━━━━━ Record extracts ━━━━━
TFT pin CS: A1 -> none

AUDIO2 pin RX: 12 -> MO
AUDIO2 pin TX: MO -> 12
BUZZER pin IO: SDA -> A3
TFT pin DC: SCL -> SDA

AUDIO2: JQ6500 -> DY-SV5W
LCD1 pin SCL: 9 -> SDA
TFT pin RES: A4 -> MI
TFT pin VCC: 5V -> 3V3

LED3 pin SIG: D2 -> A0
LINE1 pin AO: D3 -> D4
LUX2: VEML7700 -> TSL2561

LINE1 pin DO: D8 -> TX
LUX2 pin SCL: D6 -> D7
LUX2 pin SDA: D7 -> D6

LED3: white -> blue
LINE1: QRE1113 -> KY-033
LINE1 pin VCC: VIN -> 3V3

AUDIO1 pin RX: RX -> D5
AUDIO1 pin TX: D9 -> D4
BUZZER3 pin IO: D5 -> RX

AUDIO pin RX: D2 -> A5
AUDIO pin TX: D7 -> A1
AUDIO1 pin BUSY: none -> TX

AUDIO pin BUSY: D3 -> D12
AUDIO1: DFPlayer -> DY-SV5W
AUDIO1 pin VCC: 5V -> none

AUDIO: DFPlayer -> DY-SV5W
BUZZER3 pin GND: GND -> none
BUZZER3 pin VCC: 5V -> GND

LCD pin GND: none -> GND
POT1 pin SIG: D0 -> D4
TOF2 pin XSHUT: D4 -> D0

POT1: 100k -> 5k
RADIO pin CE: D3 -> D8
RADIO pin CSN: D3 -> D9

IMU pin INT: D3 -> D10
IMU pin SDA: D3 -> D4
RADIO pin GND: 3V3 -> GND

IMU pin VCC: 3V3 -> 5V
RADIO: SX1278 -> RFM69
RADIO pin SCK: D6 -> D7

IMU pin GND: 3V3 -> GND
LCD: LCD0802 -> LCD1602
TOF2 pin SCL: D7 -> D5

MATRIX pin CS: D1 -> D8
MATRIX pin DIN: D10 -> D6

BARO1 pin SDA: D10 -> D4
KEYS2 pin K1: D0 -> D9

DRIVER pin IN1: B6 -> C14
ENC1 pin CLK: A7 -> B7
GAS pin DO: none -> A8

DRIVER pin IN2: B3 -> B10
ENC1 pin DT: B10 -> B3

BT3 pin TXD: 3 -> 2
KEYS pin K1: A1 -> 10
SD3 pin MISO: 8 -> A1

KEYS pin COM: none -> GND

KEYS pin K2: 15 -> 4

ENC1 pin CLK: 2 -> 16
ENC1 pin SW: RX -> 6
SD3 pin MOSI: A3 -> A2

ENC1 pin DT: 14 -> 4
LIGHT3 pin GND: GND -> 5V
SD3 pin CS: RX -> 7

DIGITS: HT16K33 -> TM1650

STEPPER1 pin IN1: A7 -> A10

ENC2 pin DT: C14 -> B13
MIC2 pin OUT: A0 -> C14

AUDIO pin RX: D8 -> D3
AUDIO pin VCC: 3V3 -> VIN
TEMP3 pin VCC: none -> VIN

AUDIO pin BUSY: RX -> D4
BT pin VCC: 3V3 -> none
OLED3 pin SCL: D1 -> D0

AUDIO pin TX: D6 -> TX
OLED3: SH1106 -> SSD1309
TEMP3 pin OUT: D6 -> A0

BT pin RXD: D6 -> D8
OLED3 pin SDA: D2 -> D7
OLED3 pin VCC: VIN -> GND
━━━━━
### Requirement
After locating the line containing "AUDIO pin BUSY: RX -> D4", give that line and every later line of the listing again exactly, up to and including the last.

### Reply
AUDIO pin BUSY: RX -> D4
BT pin VCC: 3V3 -> none
OLED3 pin SCL: D1 -> D0

AUDIO pin TX: D6 -> TX
OLED3: SH1106 -> SSD1309
TEMP3 pin OUT: D6 -> A0

BT pin RXD: D6 -> D8
OLED3 pin SDA: D2 -> D7
OLED3 pin VCC: VIN -> GND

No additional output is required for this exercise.